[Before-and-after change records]

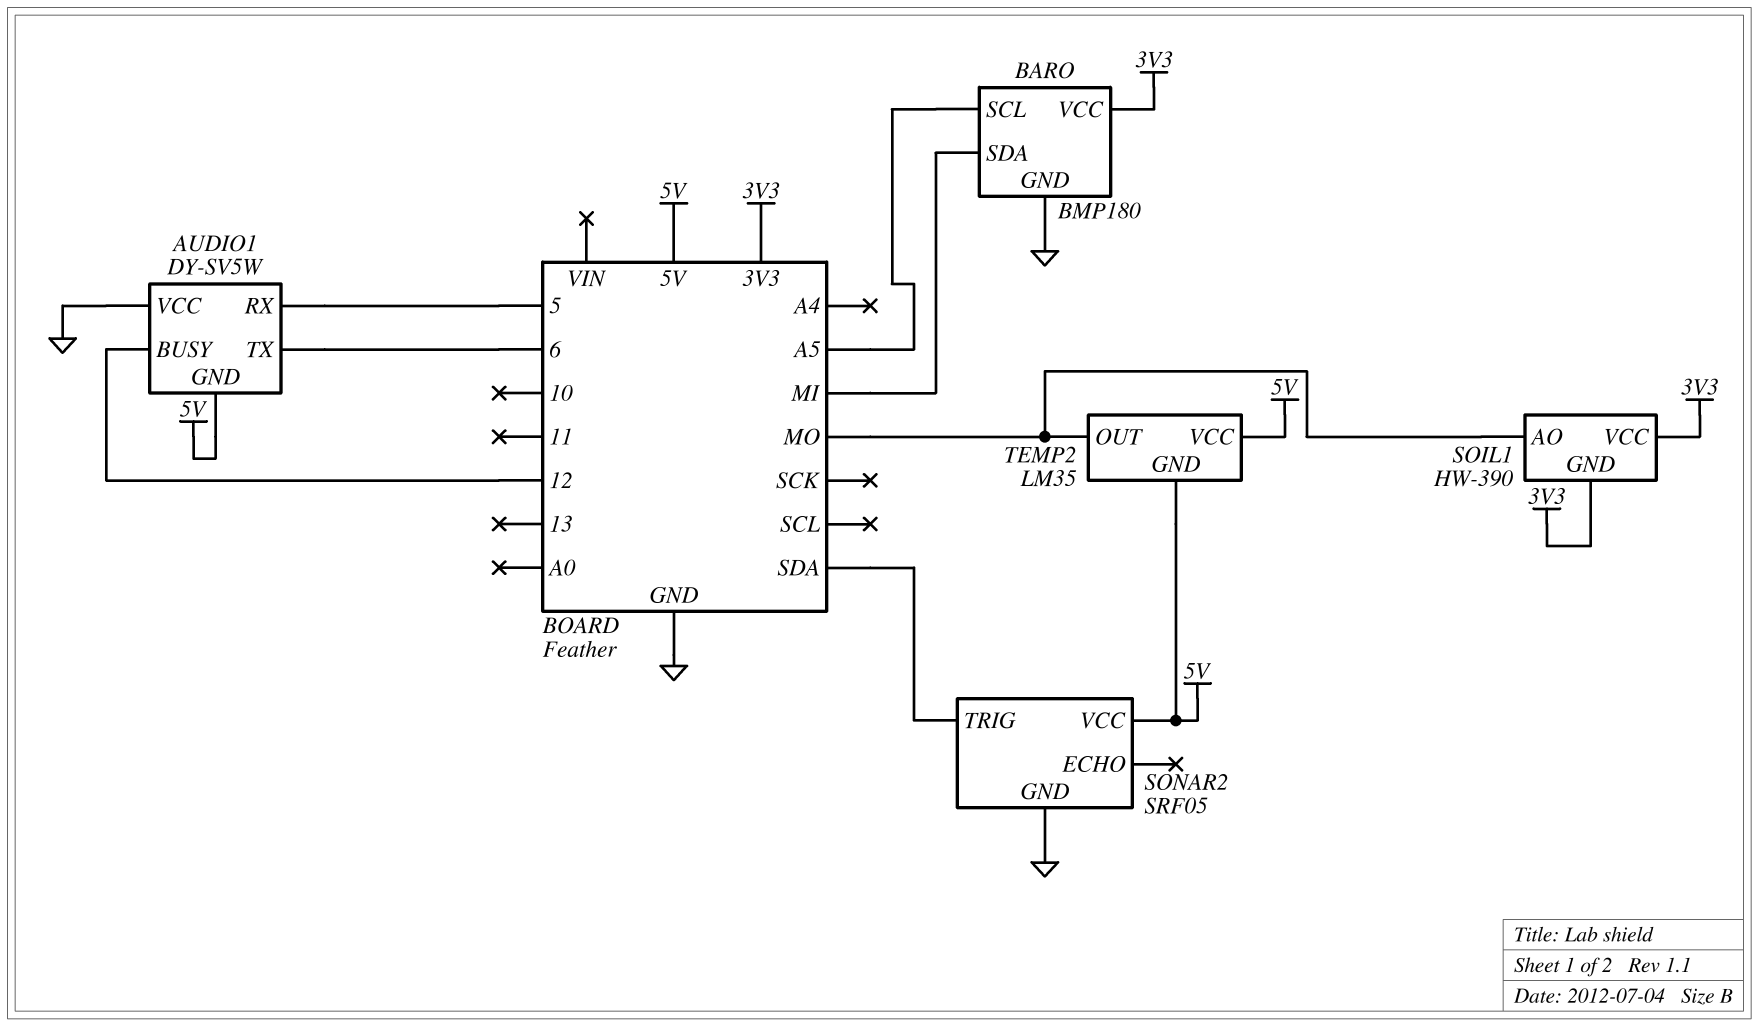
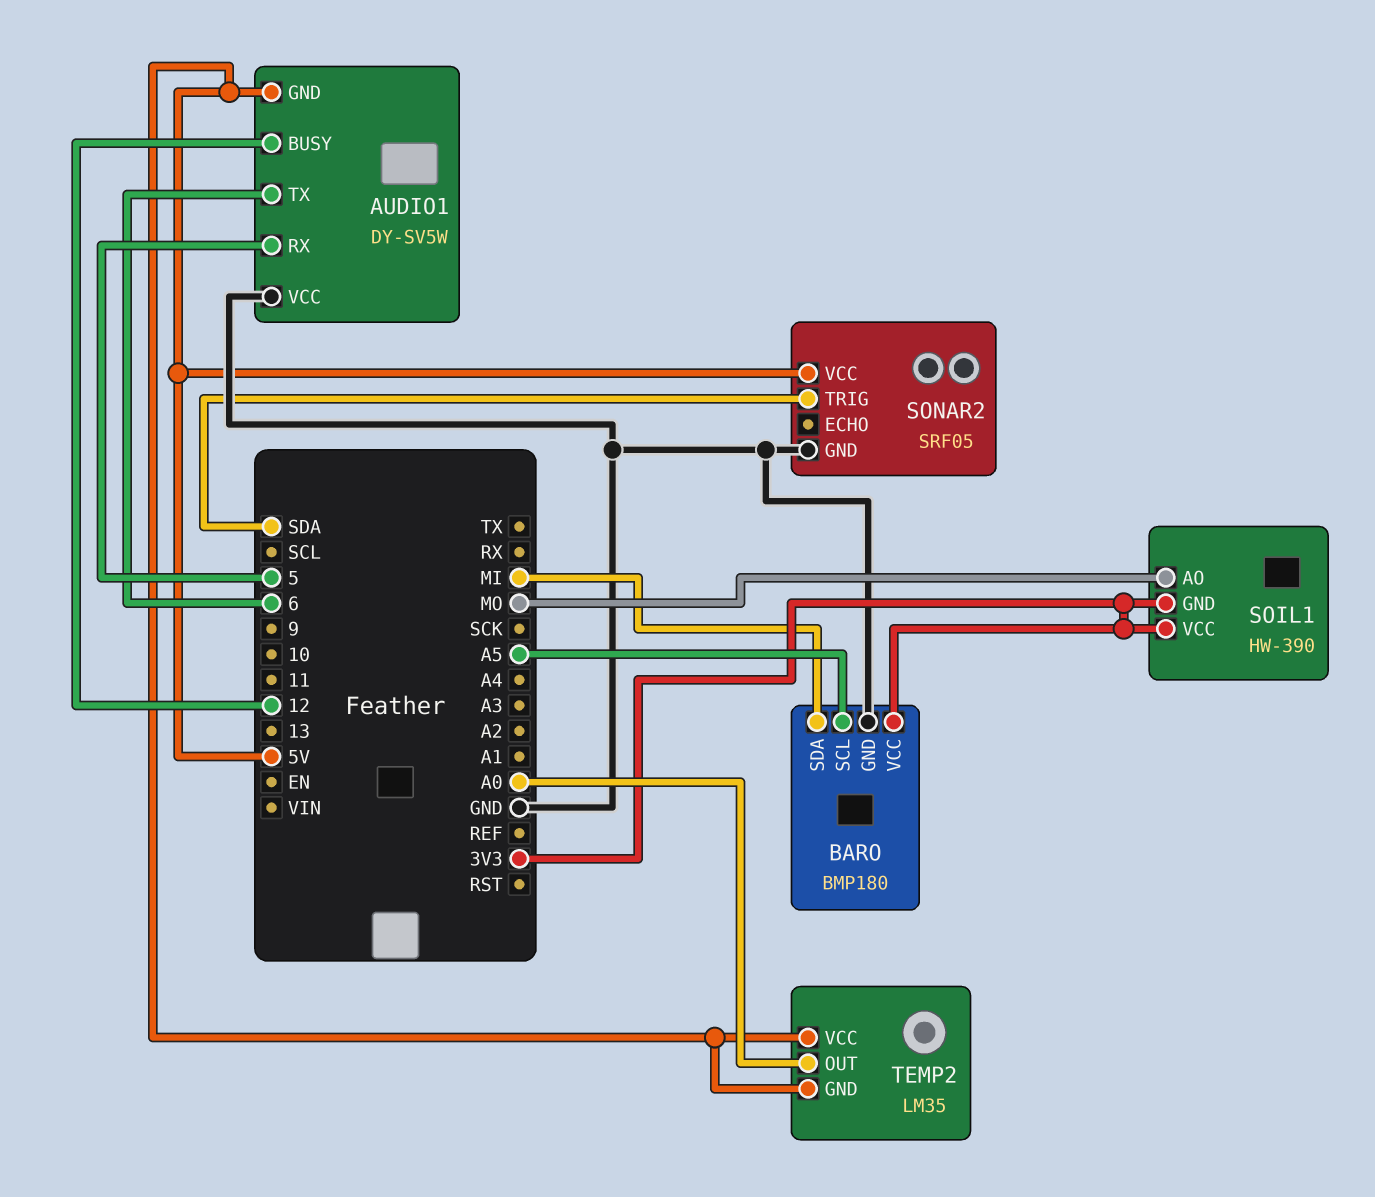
TEMP2 pin OUT: MO -> A0

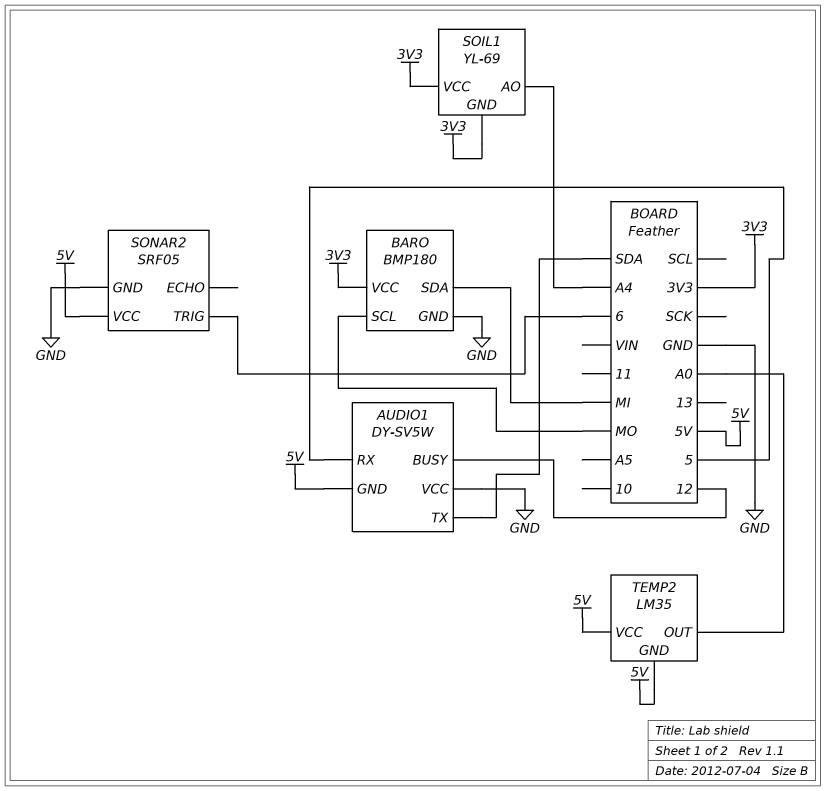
AUDIO1 pin TX: 6 -> SDA
BARO pin SCL: A5 -> MO
SOIL1: HW-390 -> YL-69
SOIL1 pin AO: MO -> A4
SONAR2 pin TRIG: SDA -> 6

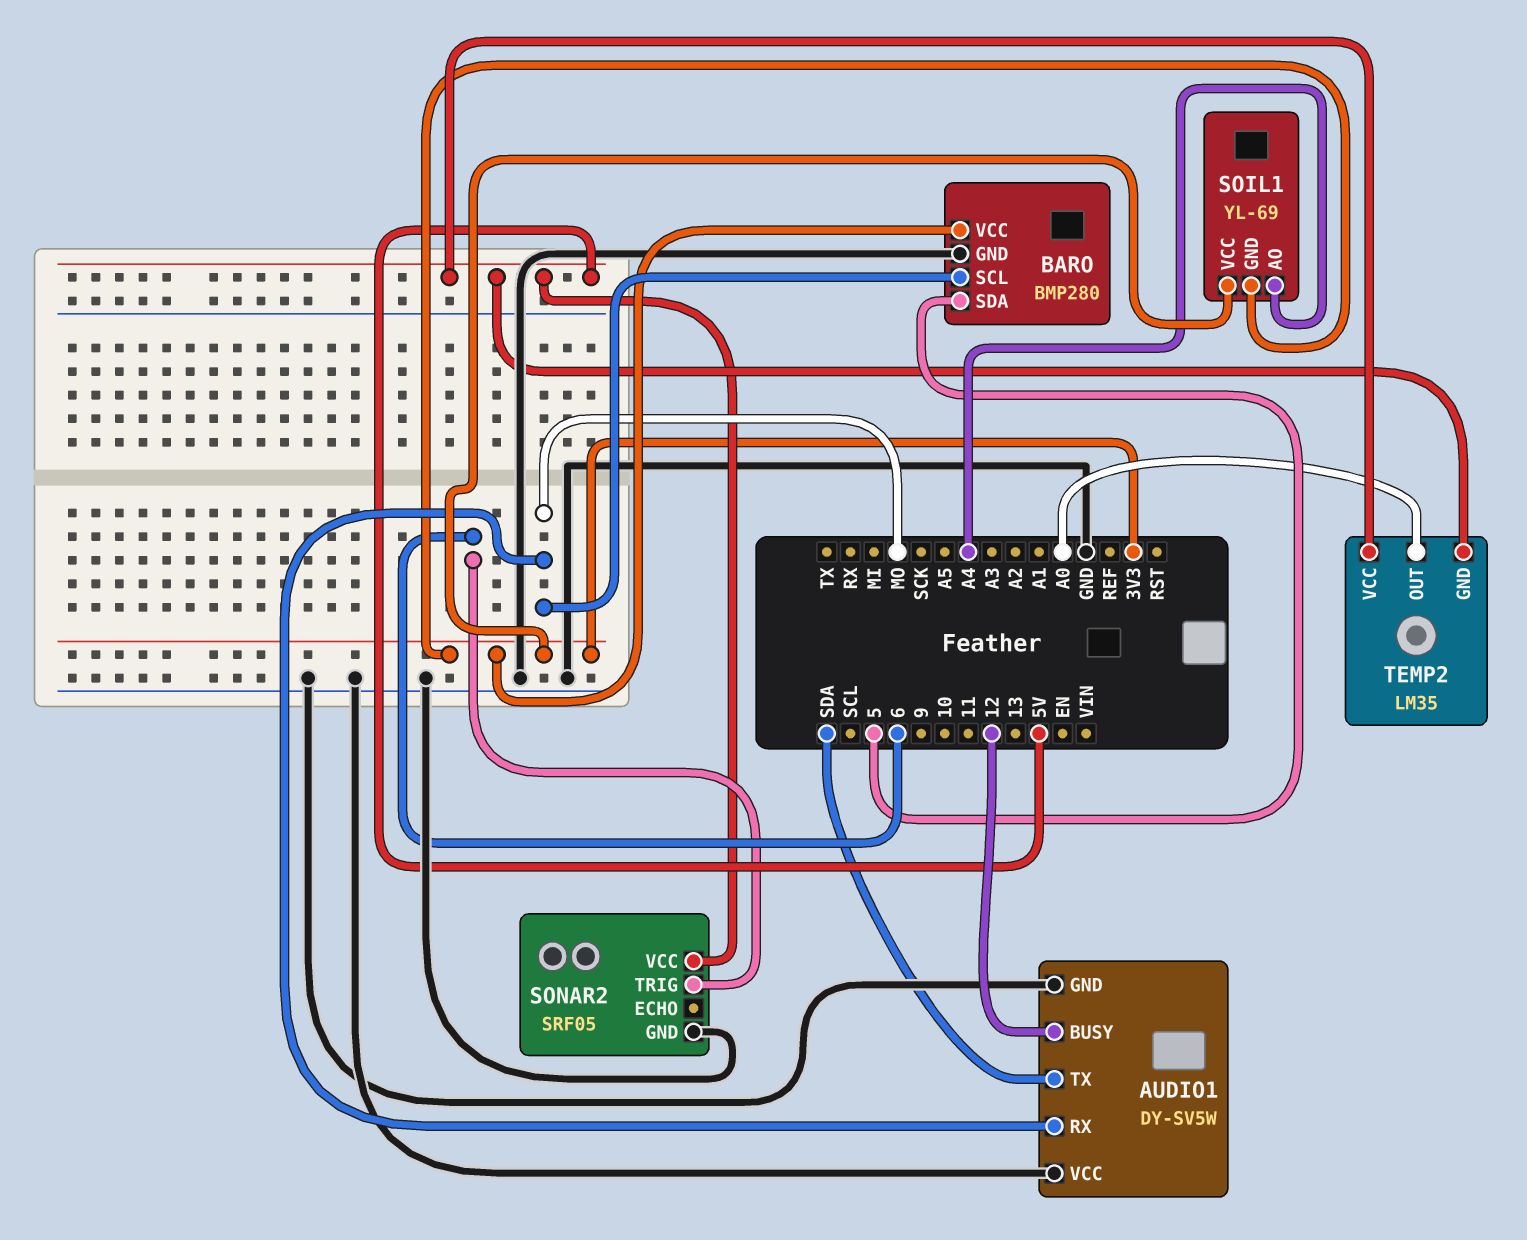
AUDIO1 pin GND: 5V -> GND
AUDIO1 pin RX: 5 -> MO
BARO: BMP180 -> BMP280
BARO pin SDA: MI -> 5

#### [Required work]
Nothing but the records above, retyped exactly and stripped of images, should appear in the answer.

#### [Solution to the problem]
TEMP2 pin OUT: MO -> A0

AUDIO1 pin TX: 6 -> SDA
BARO pin SCL: A5 -> MO
SOIL1: HW-390 -> YL-69
SOIL1 pin AO: MO -> A4
SONAR2 pin TRIG: SDA -> 6

AUDIO1 pin GND: 5V -> GND
AUDIO1 pin RX: 5 -> MO
BARO: BMP180 -> BMP280
BARO pin SDA: MI -> 5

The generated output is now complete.